TASK TO COMPLETE
Please turn the stretch from the start of the records through the line containing "15: 12:33 -> 7:05" into a numbered list, leaving out any blank lines. Convert only that stretch.

Stored records
>>>

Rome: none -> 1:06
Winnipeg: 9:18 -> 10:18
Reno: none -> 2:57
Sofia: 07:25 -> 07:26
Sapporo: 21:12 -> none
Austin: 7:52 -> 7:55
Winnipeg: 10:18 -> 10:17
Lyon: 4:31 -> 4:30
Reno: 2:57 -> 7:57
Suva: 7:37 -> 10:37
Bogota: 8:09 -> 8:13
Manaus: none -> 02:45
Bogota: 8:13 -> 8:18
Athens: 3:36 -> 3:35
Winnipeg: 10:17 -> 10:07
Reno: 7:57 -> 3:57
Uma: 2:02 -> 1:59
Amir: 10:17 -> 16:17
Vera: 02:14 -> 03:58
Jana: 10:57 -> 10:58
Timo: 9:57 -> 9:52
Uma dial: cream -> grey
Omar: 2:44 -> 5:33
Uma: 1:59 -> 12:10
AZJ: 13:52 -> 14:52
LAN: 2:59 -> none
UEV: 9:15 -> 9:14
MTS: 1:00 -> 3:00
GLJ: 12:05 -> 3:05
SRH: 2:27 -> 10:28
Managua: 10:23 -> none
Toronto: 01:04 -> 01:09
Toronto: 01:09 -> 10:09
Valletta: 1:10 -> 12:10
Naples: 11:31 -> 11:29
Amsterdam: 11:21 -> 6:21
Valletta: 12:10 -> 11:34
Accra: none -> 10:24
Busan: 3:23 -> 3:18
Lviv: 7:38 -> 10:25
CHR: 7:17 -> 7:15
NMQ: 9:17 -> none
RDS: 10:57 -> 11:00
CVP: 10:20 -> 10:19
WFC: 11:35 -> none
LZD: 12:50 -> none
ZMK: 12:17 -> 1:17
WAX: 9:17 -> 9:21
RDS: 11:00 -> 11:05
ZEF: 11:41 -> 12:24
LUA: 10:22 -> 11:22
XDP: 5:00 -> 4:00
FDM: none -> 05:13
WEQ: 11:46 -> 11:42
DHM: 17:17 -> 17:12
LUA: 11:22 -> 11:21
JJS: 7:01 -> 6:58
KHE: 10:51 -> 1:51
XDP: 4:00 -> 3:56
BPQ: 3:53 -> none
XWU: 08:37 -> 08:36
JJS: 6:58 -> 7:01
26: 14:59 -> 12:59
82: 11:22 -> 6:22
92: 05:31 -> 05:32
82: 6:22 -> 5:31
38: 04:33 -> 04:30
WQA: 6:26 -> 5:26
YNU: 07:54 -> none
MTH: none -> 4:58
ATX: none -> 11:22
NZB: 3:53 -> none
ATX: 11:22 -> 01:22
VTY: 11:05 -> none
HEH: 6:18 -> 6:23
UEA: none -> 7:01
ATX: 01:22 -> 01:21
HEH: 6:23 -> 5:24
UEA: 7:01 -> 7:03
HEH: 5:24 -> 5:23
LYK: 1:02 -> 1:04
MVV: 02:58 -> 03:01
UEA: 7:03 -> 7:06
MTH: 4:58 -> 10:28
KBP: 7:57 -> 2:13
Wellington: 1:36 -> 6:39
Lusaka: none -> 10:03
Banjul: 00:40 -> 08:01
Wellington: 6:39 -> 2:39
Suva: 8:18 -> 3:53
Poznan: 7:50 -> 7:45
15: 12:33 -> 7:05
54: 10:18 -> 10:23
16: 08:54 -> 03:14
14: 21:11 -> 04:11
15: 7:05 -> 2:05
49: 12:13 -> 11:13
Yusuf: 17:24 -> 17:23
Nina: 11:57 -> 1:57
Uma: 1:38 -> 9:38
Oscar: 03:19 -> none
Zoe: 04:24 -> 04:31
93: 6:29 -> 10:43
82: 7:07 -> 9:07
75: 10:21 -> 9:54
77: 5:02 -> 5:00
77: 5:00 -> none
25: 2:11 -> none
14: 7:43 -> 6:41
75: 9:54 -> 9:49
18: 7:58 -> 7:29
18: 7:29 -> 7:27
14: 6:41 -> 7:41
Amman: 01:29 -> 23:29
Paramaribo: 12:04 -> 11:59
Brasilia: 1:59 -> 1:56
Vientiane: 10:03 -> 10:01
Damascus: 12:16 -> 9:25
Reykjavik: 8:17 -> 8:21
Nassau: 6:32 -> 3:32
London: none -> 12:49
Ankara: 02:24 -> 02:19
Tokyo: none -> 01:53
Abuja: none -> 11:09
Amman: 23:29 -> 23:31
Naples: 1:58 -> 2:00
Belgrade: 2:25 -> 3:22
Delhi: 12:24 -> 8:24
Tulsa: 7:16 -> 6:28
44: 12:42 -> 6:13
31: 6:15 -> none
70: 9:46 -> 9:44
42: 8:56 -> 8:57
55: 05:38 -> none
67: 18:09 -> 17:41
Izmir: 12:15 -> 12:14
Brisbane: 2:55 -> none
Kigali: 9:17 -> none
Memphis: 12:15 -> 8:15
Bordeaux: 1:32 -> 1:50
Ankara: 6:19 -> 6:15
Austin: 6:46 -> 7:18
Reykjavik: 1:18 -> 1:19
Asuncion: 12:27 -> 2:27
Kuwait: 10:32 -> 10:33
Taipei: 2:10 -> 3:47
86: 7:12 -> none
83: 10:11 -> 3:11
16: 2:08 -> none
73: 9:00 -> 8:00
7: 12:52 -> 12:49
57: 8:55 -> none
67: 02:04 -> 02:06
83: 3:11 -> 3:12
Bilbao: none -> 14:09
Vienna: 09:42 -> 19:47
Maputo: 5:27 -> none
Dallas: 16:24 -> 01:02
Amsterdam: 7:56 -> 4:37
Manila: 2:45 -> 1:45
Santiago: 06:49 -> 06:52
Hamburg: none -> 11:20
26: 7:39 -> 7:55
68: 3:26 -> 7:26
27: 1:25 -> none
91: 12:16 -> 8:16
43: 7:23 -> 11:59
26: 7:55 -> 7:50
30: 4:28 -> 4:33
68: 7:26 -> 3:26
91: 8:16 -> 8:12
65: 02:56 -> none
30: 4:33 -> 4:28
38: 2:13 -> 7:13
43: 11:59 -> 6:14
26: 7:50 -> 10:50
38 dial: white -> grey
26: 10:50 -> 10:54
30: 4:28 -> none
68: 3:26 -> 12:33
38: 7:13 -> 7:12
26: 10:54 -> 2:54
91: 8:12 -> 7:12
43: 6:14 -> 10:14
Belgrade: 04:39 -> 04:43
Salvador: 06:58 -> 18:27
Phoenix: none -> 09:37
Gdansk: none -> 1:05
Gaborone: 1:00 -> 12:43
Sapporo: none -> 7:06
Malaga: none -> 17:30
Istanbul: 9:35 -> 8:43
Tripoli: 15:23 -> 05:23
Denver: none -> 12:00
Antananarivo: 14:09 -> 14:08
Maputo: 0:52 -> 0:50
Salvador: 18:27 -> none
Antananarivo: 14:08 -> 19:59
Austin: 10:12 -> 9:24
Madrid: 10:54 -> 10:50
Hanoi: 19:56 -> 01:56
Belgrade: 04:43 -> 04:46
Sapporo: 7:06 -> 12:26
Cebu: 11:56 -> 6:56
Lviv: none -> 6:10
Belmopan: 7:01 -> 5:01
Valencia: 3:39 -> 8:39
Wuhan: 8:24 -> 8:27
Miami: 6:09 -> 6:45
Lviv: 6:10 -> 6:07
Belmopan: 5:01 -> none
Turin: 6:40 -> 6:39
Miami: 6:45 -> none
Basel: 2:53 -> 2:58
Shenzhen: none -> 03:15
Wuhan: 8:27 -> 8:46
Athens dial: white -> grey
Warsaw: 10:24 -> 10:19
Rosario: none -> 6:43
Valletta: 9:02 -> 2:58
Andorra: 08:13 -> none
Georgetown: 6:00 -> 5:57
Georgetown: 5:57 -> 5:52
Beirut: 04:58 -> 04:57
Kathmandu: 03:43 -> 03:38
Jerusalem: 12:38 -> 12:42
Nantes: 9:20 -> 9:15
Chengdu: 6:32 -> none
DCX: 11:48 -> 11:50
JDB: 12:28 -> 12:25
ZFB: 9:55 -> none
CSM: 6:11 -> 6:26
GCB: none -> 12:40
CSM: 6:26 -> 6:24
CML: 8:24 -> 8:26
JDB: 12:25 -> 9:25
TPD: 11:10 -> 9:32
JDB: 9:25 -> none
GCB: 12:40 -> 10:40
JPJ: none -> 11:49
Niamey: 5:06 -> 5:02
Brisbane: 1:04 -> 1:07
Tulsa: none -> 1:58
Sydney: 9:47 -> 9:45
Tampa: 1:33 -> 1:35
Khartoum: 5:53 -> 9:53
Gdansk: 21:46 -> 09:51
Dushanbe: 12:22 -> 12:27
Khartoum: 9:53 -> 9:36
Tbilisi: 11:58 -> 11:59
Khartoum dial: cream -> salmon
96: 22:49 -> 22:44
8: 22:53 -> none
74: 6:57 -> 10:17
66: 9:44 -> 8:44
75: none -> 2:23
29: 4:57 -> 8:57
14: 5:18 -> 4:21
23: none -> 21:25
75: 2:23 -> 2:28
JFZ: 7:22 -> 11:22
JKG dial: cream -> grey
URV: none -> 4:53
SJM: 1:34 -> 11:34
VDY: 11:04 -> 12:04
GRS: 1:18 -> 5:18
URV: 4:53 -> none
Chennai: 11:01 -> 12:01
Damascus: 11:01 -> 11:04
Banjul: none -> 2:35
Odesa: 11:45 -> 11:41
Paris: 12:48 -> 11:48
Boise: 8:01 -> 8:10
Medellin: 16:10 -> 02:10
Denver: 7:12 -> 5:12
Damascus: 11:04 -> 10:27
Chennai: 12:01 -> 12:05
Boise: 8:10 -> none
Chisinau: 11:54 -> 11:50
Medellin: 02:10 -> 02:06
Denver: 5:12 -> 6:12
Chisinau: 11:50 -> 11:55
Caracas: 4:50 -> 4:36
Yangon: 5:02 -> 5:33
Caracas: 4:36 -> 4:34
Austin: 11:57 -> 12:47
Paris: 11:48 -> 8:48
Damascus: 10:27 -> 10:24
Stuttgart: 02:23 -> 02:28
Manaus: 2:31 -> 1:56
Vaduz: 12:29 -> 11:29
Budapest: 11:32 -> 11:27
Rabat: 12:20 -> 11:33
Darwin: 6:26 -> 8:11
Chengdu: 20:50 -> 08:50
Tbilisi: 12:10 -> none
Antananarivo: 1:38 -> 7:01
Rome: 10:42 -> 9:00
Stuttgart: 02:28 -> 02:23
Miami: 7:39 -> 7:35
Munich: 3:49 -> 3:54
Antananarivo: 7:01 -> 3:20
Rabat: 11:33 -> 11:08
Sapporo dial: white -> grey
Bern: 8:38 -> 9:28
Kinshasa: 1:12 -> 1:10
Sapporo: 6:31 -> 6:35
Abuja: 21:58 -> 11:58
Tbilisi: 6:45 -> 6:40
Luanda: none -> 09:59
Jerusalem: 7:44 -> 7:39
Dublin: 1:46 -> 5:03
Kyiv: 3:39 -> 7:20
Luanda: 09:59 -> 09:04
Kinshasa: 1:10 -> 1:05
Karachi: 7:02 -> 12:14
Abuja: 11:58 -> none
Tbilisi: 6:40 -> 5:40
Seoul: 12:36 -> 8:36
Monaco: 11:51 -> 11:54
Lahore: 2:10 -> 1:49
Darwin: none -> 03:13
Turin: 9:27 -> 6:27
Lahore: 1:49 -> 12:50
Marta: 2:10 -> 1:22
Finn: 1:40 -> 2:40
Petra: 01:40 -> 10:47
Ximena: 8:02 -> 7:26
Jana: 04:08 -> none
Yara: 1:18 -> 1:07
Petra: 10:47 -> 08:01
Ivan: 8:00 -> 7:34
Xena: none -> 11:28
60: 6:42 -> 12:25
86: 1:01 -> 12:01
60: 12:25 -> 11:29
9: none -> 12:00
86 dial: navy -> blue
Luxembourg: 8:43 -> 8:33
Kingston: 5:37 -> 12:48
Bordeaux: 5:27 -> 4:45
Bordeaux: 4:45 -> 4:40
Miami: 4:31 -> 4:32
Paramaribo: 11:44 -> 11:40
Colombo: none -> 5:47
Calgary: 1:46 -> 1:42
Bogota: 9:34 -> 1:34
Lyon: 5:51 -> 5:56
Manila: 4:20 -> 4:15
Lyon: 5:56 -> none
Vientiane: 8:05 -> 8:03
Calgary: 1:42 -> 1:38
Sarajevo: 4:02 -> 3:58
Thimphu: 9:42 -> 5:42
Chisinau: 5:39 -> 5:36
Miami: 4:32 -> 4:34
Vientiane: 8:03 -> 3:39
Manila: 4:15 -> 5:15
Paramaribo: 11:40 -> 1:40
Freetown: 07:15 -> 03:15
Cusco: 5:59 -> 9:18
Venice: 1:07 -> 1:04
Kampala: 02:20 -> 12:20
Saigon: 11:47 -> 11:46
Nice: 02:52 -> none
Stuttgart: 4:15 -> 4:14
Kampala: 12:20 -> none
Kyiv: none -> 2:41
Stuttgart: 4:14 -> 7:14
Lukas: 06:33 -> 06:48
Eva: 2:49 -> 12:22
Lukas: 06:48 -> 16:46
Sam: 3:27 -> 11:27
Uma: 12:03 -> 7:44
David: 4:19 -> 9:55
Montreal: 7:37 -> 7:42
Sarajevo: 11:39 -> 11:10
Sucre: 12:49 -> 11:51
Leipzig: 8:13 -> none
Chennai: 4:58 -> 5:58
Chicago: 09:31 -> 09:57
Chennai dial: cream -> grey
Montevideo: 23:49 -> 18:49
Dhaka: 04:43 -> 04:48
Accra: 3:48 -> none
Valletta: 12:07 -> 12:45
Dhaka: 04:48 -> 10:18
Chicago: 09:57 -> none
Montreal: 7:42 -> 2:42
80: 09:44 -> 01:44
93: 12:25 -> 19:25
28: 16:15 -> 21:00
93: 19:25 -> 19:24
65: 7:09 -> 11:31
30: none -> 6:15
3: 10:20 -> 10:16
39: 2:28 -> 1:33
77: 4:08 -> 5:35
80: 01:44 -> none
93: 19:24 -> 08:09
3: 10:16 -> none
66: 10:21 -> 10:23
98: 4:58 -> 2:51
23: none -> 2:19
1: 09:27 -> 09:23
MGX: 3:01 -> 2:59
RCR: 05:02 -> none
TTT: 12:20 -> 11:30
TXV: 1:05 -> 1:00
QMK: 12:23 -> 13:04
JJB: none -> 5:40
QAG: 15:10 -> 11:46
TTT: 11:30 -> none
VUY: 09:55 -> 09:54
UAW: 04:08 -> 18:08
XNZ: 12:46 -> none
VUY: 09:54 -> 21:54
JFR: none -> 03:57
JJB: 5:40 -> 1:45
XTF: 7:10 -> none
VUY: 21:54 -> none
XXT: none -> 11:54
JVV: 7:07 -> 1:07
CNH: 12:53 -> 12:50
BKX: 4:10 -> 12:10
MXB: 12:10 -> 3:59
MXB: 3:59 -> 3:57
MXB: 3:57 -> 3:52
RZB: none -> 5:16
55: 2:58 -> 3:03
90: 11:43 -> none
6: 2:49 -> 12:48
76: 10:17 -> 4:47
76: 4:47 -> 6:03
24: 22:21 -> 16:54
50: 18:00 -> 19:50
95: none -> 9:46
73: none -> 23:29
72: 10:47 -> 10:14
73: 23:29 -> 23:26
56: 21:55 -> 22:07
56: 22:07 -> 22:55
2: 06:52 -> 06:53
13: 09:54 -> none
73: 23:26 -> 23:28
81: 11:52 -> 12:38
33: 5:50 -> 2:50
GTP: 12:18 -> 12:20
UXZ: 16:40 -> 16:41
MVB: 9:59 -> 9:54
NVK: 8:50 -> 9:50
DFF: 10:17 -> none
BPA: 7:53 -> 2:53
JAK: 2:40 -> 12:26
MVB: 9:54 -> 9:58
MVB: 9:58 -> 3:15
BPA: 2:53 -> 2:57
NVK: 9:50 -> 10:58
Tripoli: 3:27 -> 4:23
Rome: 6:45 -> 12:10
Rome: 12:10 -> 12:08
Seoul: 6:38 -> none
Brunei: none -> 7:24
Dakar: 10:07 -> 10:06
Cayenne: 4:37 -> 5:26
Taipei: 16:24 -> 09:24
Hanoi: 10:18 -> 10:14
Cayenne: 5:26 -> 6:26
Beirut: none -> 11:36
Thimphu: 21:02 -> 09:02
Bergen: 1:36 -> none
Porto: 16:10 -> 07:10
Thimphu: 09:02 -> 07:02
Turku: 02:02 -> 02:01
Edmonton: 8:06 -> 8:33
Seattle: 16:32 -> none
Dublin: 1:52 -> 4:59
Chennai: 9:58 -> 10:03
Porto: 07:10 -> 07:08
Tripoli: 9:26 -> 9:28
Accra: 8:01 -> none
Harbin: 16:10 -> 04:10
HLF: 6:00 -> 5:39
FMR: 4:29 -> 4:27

<<<

ANSWER TO THIS EXERCISE
1. Rome: none -> 1:06
2. Winnipeg: 9:18 -> 10:18
3. Reno: none -> 2:57
4. Sofia: 07:25 -> 07:26
5. Sapporo: 21:12 -> none
6. Austin: 7:52 -> 7:55
7. Winnipeg: 10:18 -> 10:17
8. Lyon: 4:31 -> 4:30
9. Reno: 2:57 -> 7:57
10. Suva: 7:37 -> 10:37
11. Bogota: 8:09 -> 8:13
12. Manaus: none -> 02:45
13. Bogota: 8:13 -> 8:18
14. Athens: 3:36 -> 3:35
15. Winnipeg: 10:17 -> 10:07
16. Reno: 7:57 -> 3:57
17. Uma: 2:02 -> 1:59
18. Amir: 10:17 -> 16:17
19. Vera: 02:14 -> 03:58
20. Jana: 10:57 -> 10:58
21. Timo: 9:57 -> 9:52
22. Uma dial: cream -> grey
23. Omar: 2:44 -> 5:33
24. Uma: 1:59 -> 12:10
25. AZJ: 13:52 -> 14:52
26. LAN: 2:59 -> none
27. UEV: 9:15 -> 9:14
28. MTS: 1:00 -> 3:00
29. GLJ: 12:05 -> 3:05
30. SRH: 2:27 -> 10:28
31. Managua: 10:23 -> none
32. Toronto: 01:04 -> 01:09
33. Toronto: 01:09 -> 10:09
34. Valletta: 1:10 -> 12:10
35. Naples: 11:31 -> 11:29
36. Amsterdam: 11:21 -> 6:21
37. Valletta: 12:10 -> 11:34
38. Accra: none -> 10:24
39. Busan: 3:23 -> 3:18
40. Lviv: 7:38 -> 10:25
41. CHR: 7:17 -> 7:15
42. NMQ: 9:17 -> none
43. RDS: 10:57 -> 11:00
44. CVP: 10:20 -> 10:19
45. WFC: 11:35 -> none
46. LZD: 12:50 -> none
47. ZMK: 12:17 -> 1:17
48. WAX: 9:17 -> 9:21
49. RDS: 11:00 -> 11:05
50. ZEF: 11:41 -> 12:24
51. LUA: 10:22 -> 11:22
52. XDP: 5:00 -> 4:00
53. FDM: none -> 05:13
54. WEQ: 11:46 -> 11:42
55. DHM: 17:17 -> 17:12
56. LUA: 11:22 -> 11:21
57. JJS: 7:01 -> 6:58
58. KHE: 10:51 -> 1:51
59. XDP: 4:00 -> 3:56
60. BPQ: 3:53 -> none
61. XWU: 08:37 -> 08:36
62. JJS: 6:58 -> 7:01
63. 26: 14:59 -> 12:59
64. 82: 11:22 -> 6:22
65. 92: 05:31 -> 05:32
66. 82: 6:22 -> 5:31
67. 38: 04:33 -> 04:30
68. WQA: 6:26 -> 5:26
69. YNU: 07:54 -> none
70. MTH: none -> 4:58
71. ATX: none -> 11:22
72. NZB: 3:53 -> none
73. ATX: 11:22 -> 01:22
74. VTY: 11:05 -> none
75. HEH: 6:18 -> 6:23
76. UEA: none -> 7:01
77. ATX: 01:22 -> 01:21
78. HEH: 6:23 -> 5:24
79. UEA: 7:01 -> 7:03
80. HEH: 5:24 -> 5:23
81. LYK: 1:02 -> 1:04
82. MVV: 02:58 -> 03:01
83. UEA: 7:03 -> 7:06
84. MTH: 4:58 -> 10:28
85. KBP: 7:57 -> 2:13
86. Wellington: 1:36 -> 6:39
87. Lusaka: none -> 10:03
88. Banjul: 00:40 -> 08:01
89. Wellington: 6:39 -> 2:39
90. Suva: 8:18 -> 3:53
91. Poznan: 7:50 -> 7:45
92. 15: 12:33 -> 7:05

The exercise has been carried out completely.